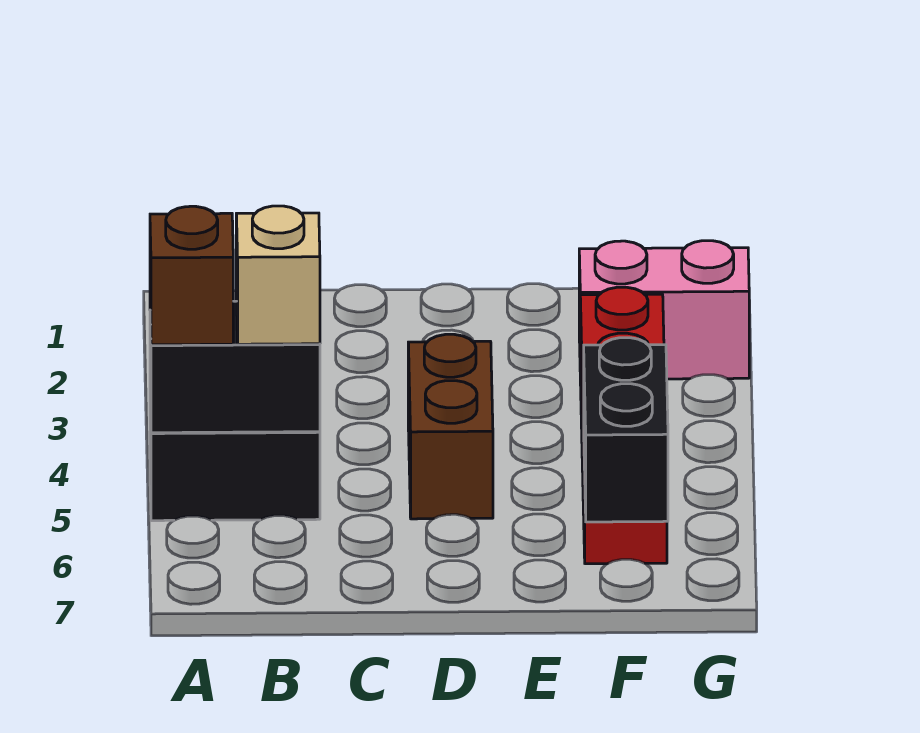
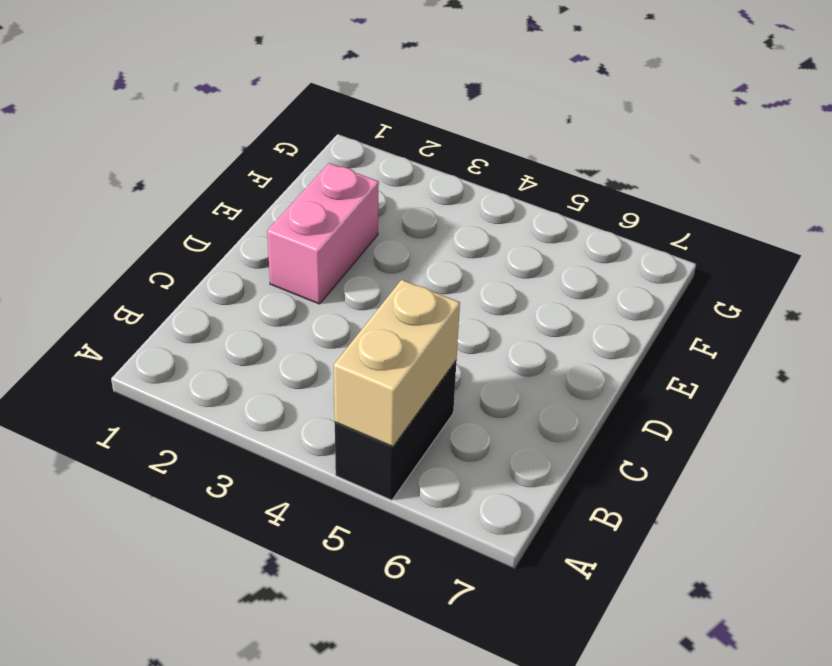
tan brick A5:B5 level 2 -> black brick A5:B5 level 2
pink brick D2:E2 level 1 -> pink brick F2:G2 level 1
none -> brown brick D4:D5 level 1
none -> red brick F3:F6 level 1

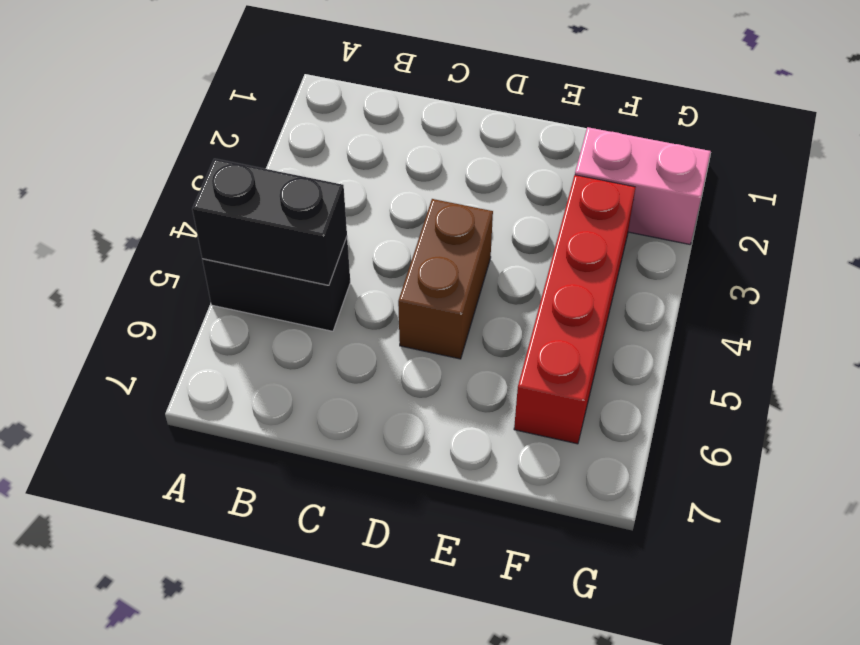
none -> black brick F6:F7 level 2
none -> brown brick A5 level 3

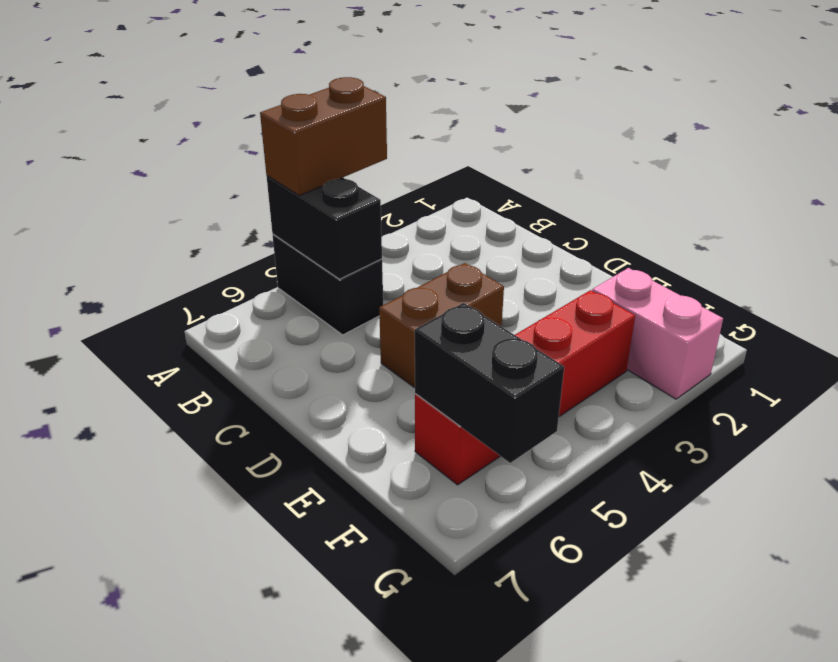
brown brick A4:A5 level 3 -> brown brick A5 level 3
black brick F6:G6 level 2 -> black brick F6:F7 level 2
none -> tan brick B5 level 3

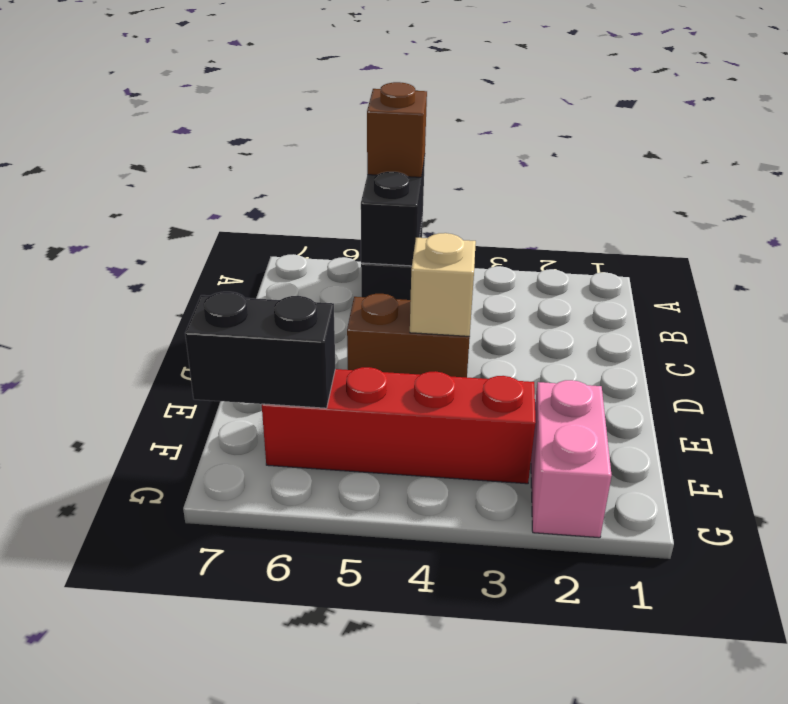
tan brick D4 level 2 -> tan brick B5 level 3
━━━━━━
### The problem:
Reproduce exactly, and only, the lines from the one holding "black brick F6:G6" through the final line of the entries. Do not include the pictures.

### Response to the task:
black brick F6:G6 level 2 -> black brick F6:F7 level 2
none -> tan brick B5 level 3

tan brick D4 level 2 -> tan brick B5 level 3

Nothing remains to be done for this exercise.